Task details: Reproduce exactly the line that includes "orange slope D8:F9 level 1 top 9" and all lines after it, ending with the last line of the data.

┄┄┄┄┄┄┄┄┄┄┄┄┄┄┄┄┄┄┄┄

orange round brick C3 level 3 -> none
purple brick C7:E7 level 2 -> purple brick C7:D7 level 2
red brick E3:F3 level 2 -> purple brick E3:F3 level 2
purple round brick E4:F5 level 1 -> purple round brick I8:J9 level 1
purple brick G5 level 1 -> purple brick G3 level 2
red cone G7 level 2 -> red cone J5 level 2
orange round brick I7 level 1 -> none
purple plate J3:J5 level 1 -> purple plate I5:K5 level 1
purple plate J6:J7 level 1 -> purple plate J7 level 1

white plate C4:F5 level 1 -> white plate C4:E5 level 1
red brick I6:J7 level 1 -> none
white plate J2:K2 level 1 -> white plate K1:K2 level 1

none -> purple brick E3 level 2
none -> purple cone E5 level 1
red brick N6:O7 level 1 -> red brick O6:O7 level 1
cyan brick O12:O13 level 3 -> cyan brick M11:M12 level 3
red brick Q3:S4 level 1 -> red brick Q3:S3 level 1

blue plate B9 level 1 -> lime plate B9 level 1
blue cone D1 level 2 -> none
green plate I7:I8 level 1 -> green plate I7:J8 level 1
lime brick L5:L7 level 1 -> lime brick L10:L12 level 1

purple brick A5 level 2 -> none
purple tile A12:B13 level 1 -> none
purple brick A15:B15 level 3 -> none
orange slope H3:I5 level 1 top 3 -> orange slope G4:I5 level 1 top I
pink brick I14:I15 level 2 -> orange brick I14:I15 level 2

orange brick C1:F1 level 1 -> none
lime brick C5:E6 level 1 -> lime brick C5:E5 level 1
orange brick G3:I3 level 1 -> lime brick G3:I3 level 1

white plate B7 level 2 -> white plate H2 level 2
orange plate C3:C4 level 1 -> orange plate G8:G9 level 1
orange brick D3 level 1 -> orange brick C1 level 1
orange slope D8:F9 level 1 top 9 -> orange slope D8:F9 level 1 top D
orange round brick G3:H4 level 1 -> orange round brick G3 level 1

┄┄┄┄┄┄┄┄┄┄┄┄┄┄┄┄┄┄┄┄

Answer box:
orange slope D8:F9 level 1 top 9 -> orange slope D8:F9 level 1 top D
orange round brick G3:H4 level 1 -> orange round brick G3 level 1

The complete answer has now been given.